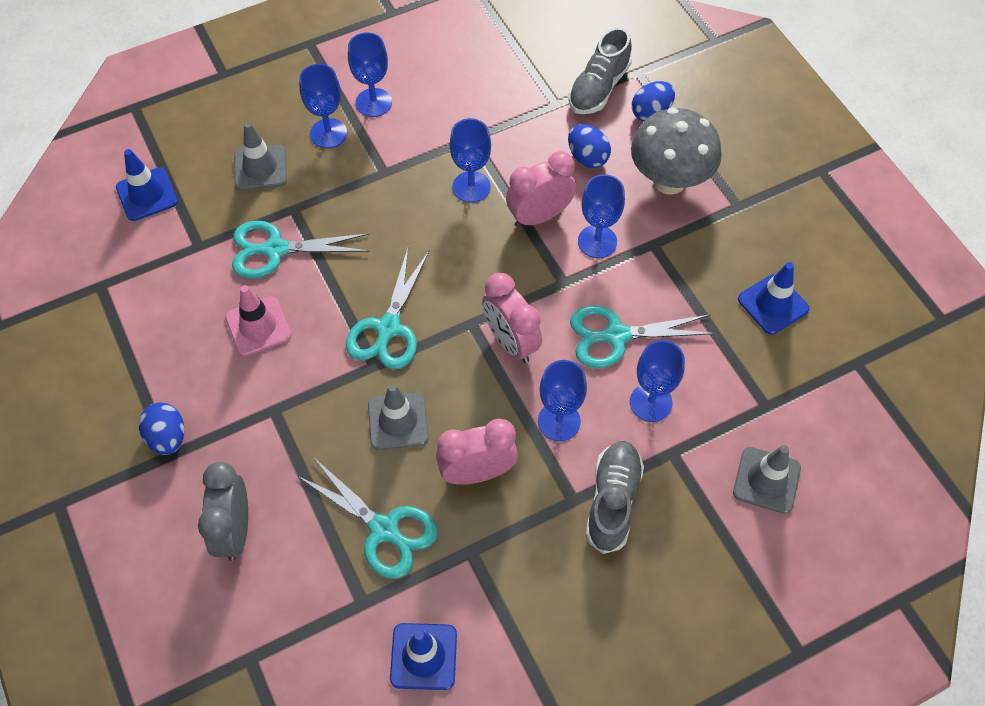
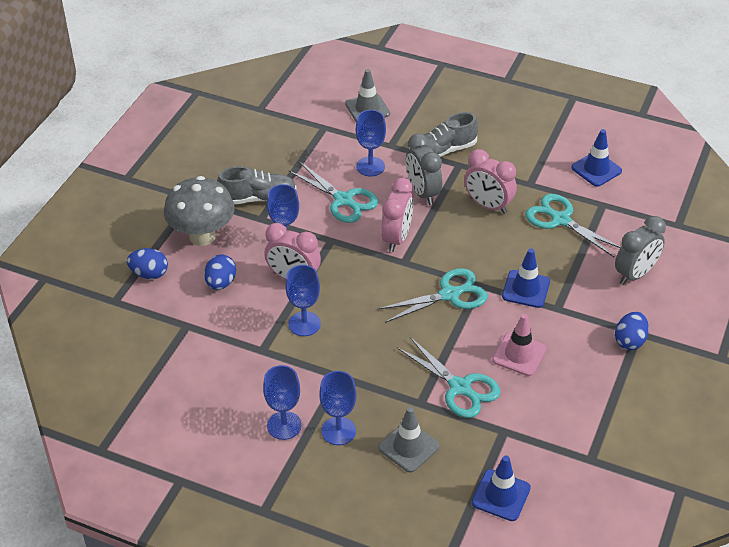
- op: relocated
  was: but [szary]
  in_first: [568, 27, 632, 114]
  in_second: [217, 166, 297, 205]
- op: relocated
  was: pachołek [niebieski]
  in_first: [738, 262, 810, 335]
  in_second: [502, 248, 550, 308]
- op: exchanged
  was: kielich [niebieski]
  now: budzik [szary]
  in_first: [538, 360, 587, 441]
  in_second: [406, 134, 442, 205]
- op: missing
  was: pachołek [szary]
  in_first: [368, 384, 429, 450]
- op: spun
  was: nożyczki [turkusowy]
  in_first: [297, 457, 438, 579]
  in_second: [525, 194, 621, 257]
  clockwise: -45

++++++

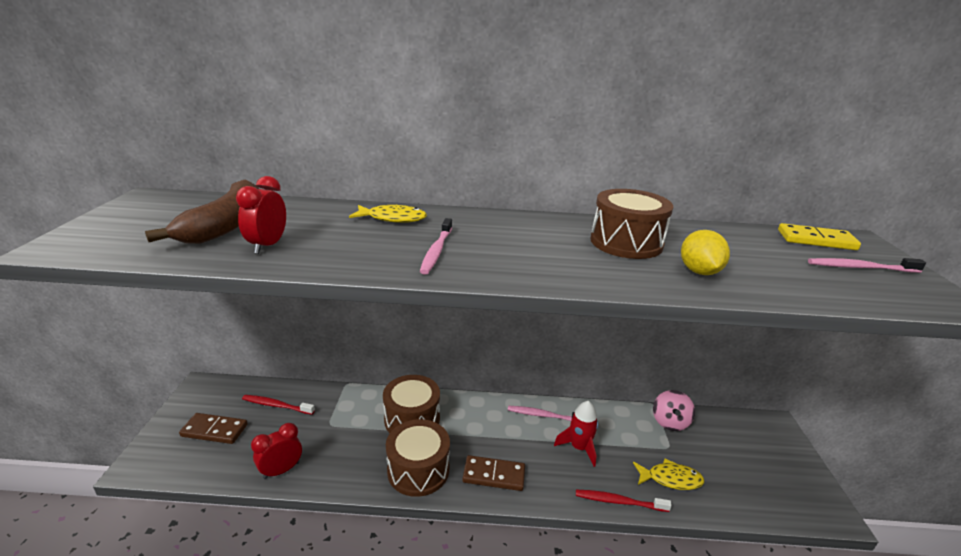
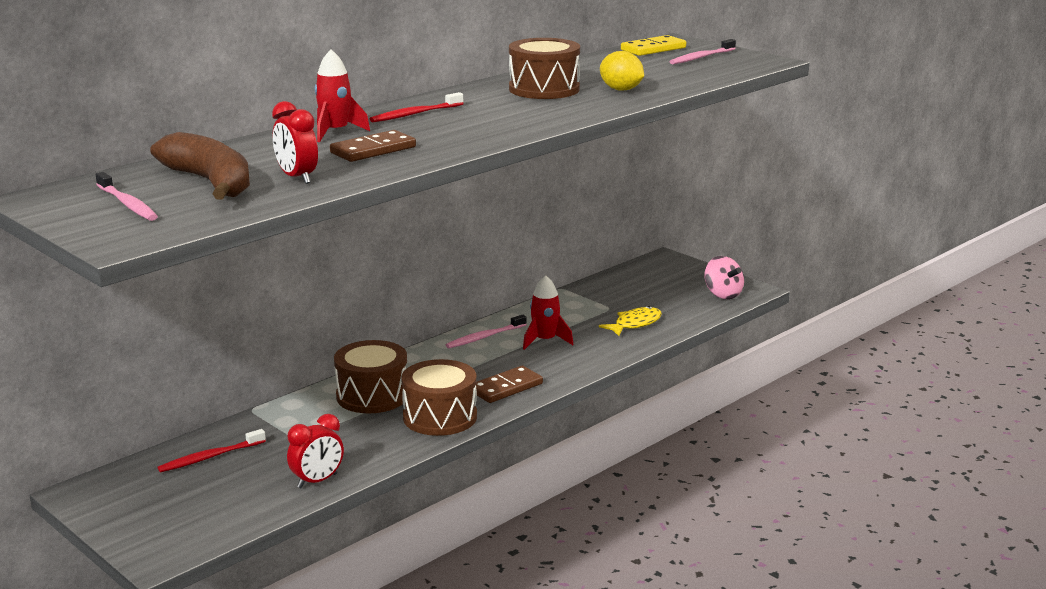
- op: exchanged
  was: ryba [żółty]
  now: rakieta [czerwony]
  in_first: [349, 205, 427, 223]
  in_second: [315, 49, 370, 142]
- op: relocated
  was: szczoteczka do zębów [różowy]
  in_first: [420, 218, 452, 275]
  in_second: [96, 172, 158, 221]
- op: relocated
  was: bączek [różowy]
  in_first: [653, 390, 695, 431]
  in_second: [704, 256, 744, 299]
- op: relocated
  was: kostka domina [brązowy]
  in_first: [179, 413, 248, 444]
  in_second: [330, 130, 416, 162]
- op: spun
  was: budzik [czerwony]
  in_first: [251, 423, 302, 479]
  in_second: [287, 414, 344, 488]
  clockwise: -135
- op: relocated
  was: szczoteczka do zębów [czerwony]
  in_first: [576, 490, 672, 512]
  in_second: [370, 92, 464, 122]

++++++

* [WHAT IS NEEDED]: There is a line with "in_first: [179, 413, 248, 444]" and a line with "in_second: [370, 92, 464, 122]" above. Copy exactly those two lines and all lines between them, with nothing else.

* [SOLUTION TO THE PROBLEM]:
  in_first: [179, 413, 248, 444]
  in_second: [330, 130, 416, 162]
- op: spun
  was: budzik [czerwony]
  in_first: [251, 423, 302, 479]
  in_second: [287, 414, 344, 488]
  clockwise: -135
- op: relocated
  was: szczoteczka do zębów [czerwony]
  in_first: [576, 490, 672, 512]
  in_second: [370, 92, 464, 122]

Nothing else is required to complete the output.